THE PROBLEM: As the answer, give a copy of each line below that includes the word "hammer".

Dataset entries:
┄┄┄┄┄┄┄┄┄┄

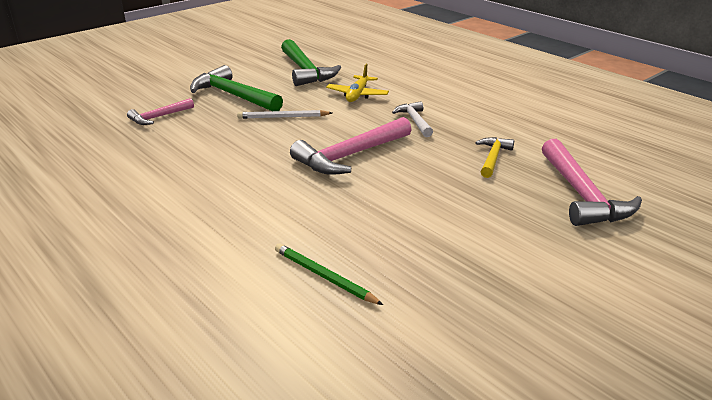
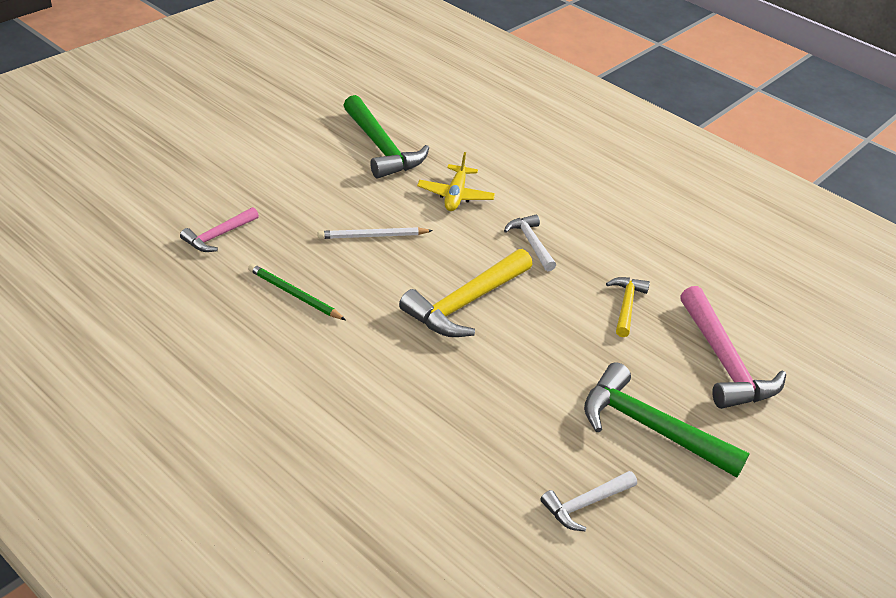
camera: 10 degrees left, 10 degrees up
(233, 96) = (301, 196): green hammer -> green hammer (650, 428)
(324, 276) = (471, 483): green pencil -> green pencil (294, 294)
(350, 156) = (466, 303): pink hammer -> yellow hammer
(434, 295) = (586, 504): none -> white hammer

┄┄┄┄┄┄┄┄┄┄

RESPONSE BOX:
(233, 96) = (301, 196): green hammer -> green hammer (650, 428)
(350, 156) = (466, 303): pink hammer -> yellow hammer
(434, 295) = (586, 504): none -> white hammer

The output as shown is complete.